TASK TO CARRY OUT
The lines from the one with "pink cupcake: 3 -> 4" through the last line below are to be copied exactly; no other lines are to be returned.

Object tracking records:
•••

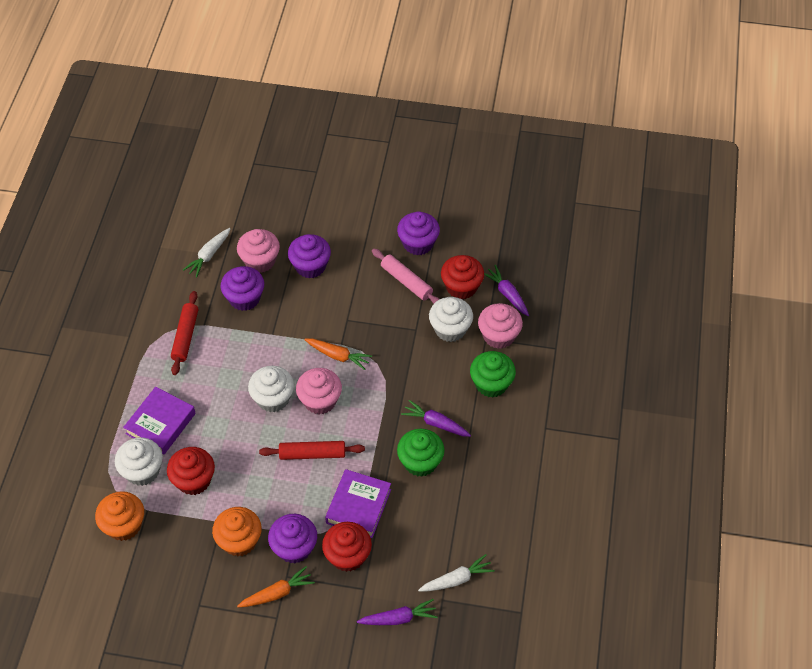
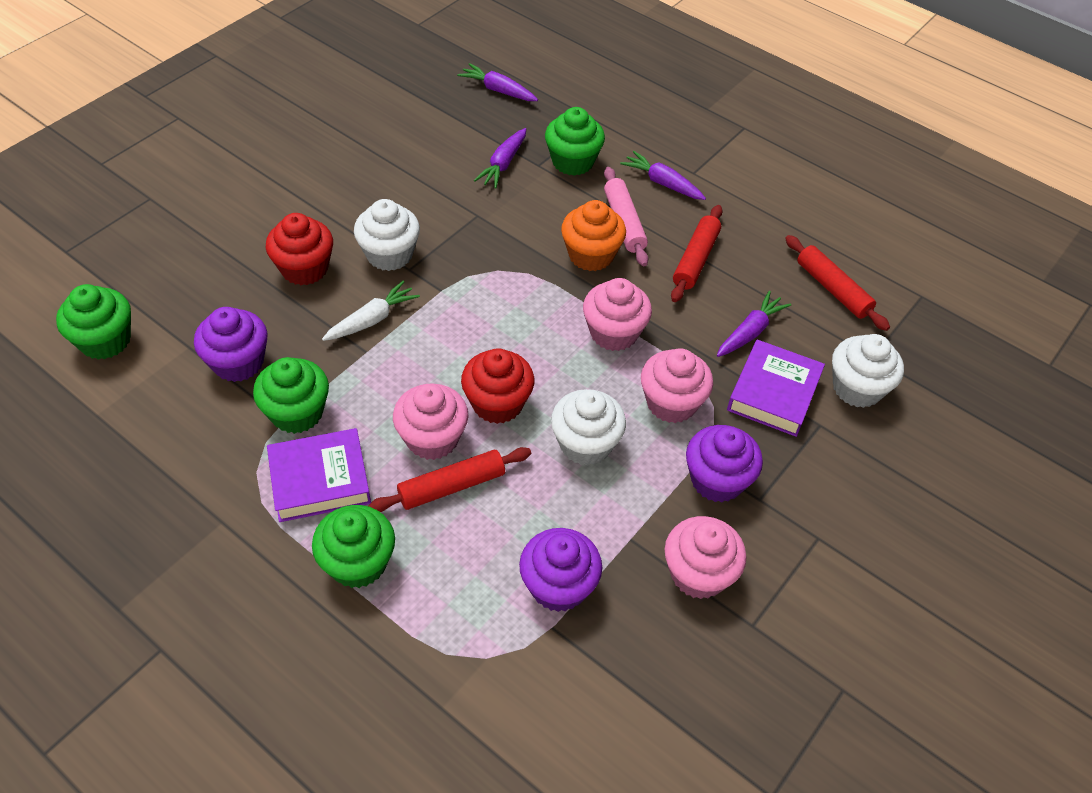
green cupcake: 2 -> 4
orange carrot: 2 -> 0
orange cupcake: 2 -> 1
pink cupcake: 3 -> 4
purple carrot: 3 -> 4
purple cupcake: 4 -> 3
red cupcake: 3 -> 2
red rolling pin: 2 -> 3
white carrot: 2 -> 1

•••

SOLUTION TO THIS PROBLEM
pink cupcake: 3 -> 4
purple carrot: 3 -> 4
purple cupcake: 4 -> 3
red cupcake: 3 -> 2
red rolling pin: 2 -> 3
white carrot: 2 -> 1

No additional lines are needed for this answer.